(Provided records)

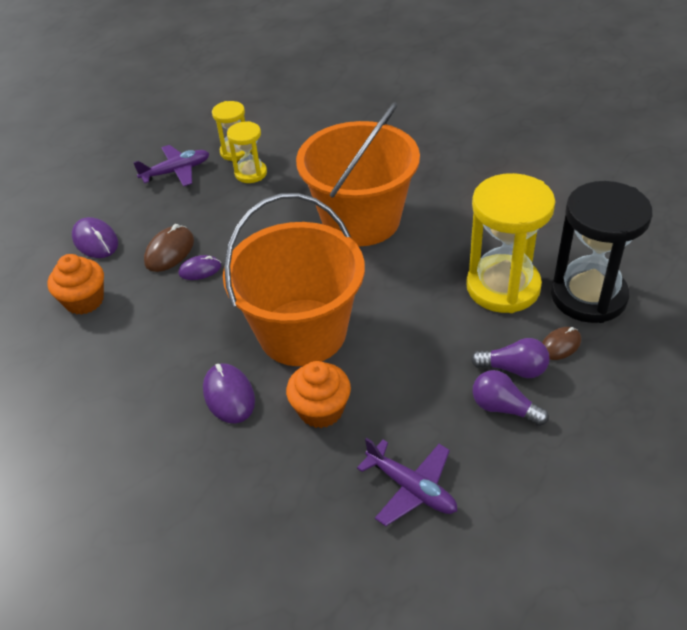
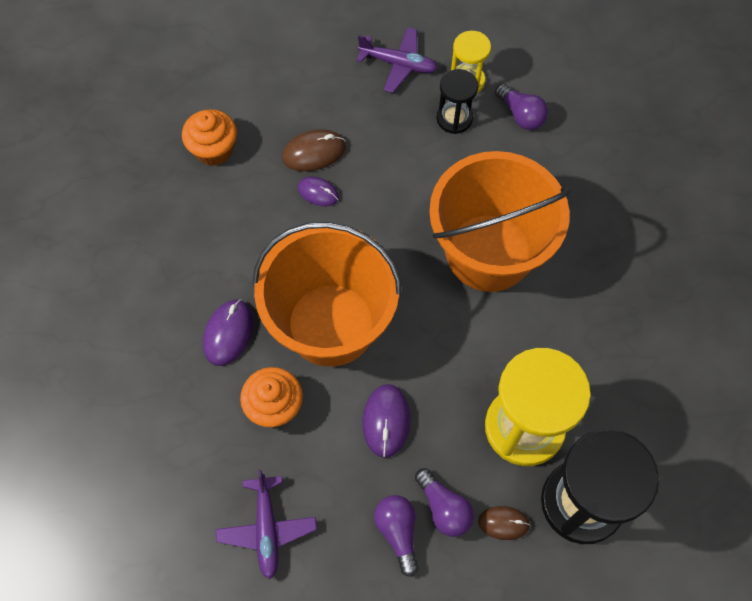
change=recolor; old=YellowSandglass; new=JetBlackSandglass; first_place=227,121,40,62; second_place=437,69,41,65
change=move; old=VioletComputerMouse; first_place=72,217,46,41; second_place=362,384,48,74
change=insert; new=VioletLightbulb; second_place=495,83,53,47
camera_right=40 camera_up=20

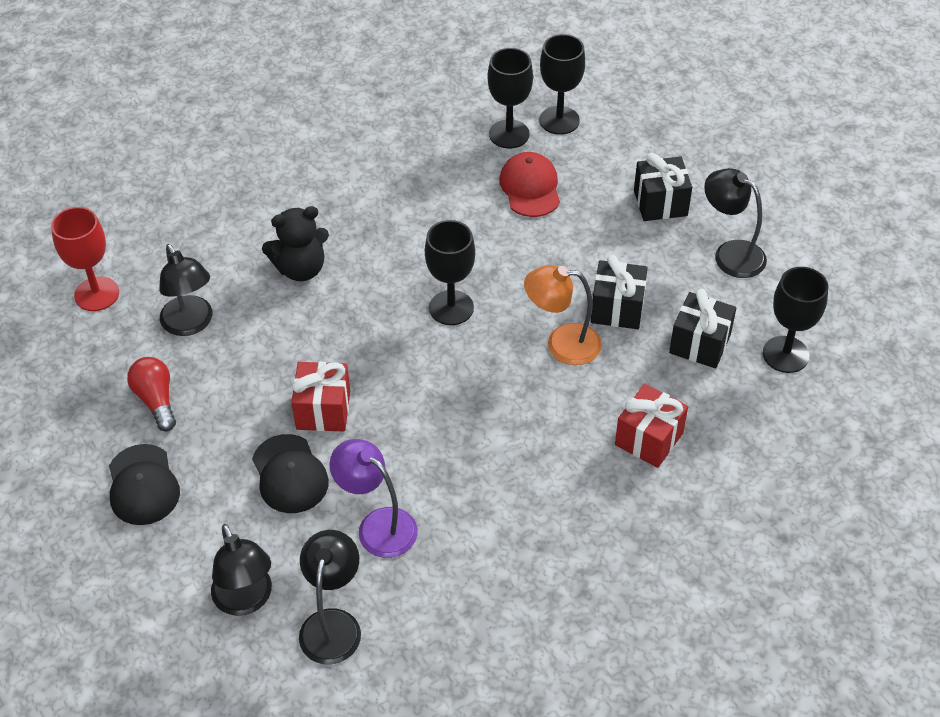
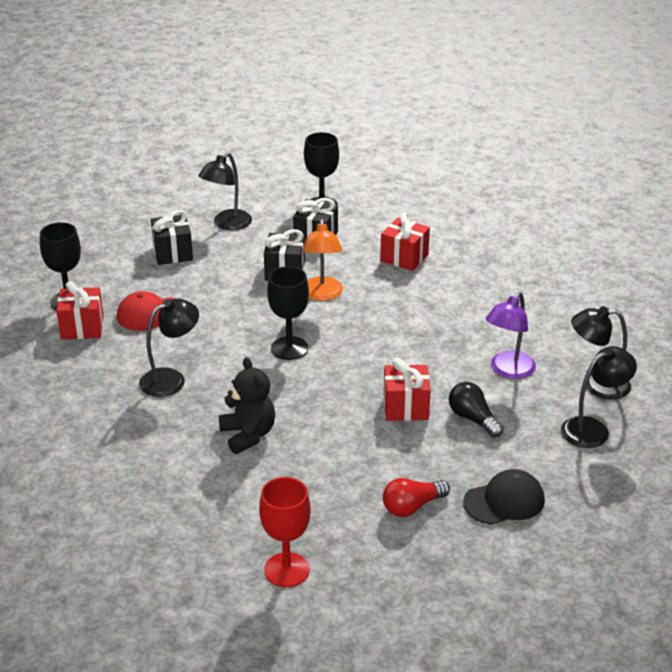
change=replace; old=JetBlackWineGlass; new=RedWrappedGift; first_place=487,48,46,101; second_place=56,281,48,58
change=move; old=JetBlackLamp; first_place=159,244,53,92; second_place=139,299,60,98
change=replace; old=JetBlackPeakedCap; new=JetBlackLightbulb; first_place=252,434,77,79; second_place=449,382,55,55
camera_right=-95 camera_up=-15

(End Provided records)

Leaving aside the images, write out every entry above exactly.

change=recolor; old=YellowSandglass; new=JetBlackSandglass; first_place=227,121,40,62; second_place=437,69,41,65
change=move; old=VioletComputerMouse; first_place=72,217,46,41; second_place=362,384,48,74
change=insert; new=VioletLightbulb; second_place=495,83,53,47
camera_right=40 camera_up=20

change=replace; old=JetBlackWineGlass; new=RedWrappedGift; first_place=487,48,46,101; second_place=56,281,48,58
change=move; old=JetBlackLamp; first_place=159,244,53,92; second_place=139,299,60,98
change=replace; old=JetBlackPeakedCap; new=JetBlackLightbulb; first_place=252,434,77,79; second_place=449,382,55,55
camera_right=-95 camera_up=-15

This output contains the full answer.